## Exercise requirements
Give an exact copy of the data that follows.

## Given data
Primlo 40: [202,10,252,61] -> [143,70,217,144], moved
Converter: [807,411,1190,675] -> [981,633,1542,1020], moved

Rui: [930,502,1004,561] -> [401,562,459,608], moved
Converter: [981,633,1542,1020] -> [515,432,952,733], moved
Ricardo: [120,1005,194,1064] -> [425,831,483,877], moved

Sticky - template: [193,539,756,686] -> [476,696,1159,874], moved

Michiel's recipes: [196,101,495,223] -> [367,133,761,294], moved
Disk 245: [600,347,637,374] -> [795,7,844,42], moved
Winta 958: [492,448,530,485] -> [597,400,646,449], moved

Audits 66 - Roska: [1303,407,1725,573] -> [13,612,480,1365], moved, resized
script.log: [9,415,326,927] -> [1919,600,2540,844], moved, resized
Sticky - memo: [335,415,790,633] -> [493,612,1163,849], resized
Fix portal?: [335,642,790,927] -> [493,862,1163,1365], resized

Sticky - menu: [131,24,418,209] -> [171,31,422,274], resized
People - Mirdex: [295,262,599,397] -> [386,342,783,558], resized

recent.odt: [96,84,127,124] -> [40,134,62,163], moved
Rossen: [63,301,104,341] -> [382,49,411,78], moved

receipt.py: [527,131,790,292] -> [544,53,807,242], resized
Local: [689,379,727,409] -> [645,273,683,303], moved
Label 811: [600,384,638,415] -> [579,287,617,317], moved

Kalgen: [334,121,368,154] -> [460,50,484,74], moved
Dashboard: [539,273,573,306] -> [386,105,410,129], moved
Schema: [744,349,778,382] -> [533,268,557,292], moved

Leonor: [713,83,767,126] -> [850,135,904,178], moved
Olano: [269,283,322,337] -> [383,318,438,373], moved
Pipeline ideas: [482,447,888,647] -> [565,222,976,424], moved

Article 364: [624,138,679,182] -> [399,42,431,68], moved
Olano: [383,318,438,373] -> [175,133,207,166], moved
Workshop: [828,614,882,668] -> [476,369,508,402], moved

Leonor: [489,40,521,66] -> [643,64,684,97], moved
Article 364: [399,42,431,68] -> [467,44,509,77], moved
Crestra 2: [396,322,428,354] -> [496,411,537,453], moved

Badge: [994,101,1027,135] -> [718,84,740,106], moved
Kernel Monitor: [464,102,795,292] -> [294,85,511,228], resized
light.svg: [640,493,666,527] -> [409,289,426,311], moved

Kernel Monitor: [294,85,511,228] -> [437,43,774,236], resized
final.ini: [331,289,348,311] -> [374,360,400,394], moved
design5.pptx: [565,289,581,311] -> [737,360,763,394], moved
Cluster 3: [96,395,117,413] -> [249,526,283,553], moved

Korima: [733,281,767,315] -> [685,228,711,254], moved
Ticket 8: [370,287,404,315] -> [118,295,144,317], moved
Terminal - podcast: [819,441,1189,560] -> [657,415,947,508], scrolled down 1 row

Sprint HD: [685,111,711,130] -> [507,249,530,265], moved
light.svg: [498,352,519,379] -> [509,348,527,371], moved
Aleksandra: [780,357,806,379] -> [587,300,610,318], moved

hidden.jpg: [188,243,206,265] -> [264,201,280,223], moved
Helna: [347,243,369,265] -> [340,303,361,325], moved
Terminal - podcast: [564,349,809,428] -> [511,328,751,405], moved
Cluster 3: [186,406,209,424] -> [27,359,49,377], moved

## Solution to this exercise
Primlo 40: [202,10,252,61] -> [143,70,217,144], moved
Converter: [807,411,1190,675] -> [981,633,1542,1020], moved

Rui: [930,502,1004,561] -> [401,562,459,608], moved
Converter: [981,633,1542,1020] -> [515,432,952,733], moved
Ricardo: [120,1005,194,1064] -> [425,831,483,877], moved

Sticky - template: [193,539,756,686] -> [476,696,1159,874], moved

Michiel's recipes: [196,101,495,223] -> [367,133,761,294], moved
Disk 245: [600,347,637,374] -> [795,7,844,42], moved
Winta 958: [492,448,530,485] -> [597,400,646,449], moved

Audits 66 - Roska: [1303,407,1725,573] -> [13,612,480,1365], moved, resized
script.log: [9,415,326,927] -> [1919,600,2540,844], moved, resized
Sticky - memo: [335,415,790,633] -> [493,612,1163,849], resized
Fix portal?: [335,642,790,927] -> [493,862,1163,1365], resized

Sticky - menu: [131,24,418,209] -> [171,31,422,274], resized
People - Mirdex: [295,262,599,397] -> [386,342,783,558], resized

recent.odt: [96,84,127,124] -> [40,134,62,163], moved
Rossen: [63,301,104,341] -> [382,49,411,78], moved

receipt.py: [527,131,790,292] -> [544,53,807,242], resized
Local: [689,379,727,409] -> [645,273,683,303], moved
Label 811: [600,384,638,415] -> [579,287,617,317], moved

Kalgen: [334,121,368,154] -> [460,50,484,74], moved
Dashboard: [539,273,573,306] -> [386,105,410,129], moved
Schema: [744,349,778,382] -> [533,268,557,292], moved

Leonor: [713,83,767,126] -> [850,135,904,178], moved
Olano: [269,283,322,337] -> [383,318,438,373], moved
Pipeline ideas: [482,447,888,647] -> [565,222,976,424], moved

Article 364: [624,138,679,182] -> [399,42,431,68], moved
Olano: [383,318,438,373] -> [175,133,207,166], moved
Workshop: [828,614,882,668] -> [476,369,508,402], moved

Leonor: [489,40,521,66] -> [643,64,684,97], moved
Article 364: [399,42,431,68] -> [467,44,509,77], moved
Crestra 2: [396,322,428,354] -> [496,411,537,453], moved

Badge: [994,101,1027,135] -> [718,84,740,106], moved
Kernel Monitor: [464,102,795,292] -> [294,85,511,228], resized
light.svg: [640,493,666,527] -> [409,289,426,311], moved

Kernel Monitor: [294,85,511,228] -> [437,43,774,236], resized
final.ini: [331,289,348,311] -> [374,360,400,394], moved
design5.pptx: [565,289,581,311] -> [737,360,763,394], moved
Cluster 3: [96,395,117,413] -> [249,526,283,553], moved

Korima: [733,281,767,315] -> [685,228,711,254], moved
Ticket 8: [370,287,404,315] -> [118,295,144,317], moved
Terminal - podcast: [819,441,1189,560] -> [657,415,947,508], scrolled down 1 row

Sprint HD: [685,111,711,130] -> [507,249,530,265], moved
light.svg: [498,352,519,379] -> [509,348,527,371], moved
Aleksandra: [780,357,806,379] -> [587,300,610,318], moved

hidden.jpg: [188,243,206,265] -> [264,201,280,223], moved
Helna: [347,243,369,265] -> [340,303,361,325], moved
Terminal - podcast: [564,349,809,428] -> [511,328,751,405], moved
Cluster 3: [186,406,209,424] -> [27,359,49,377], moved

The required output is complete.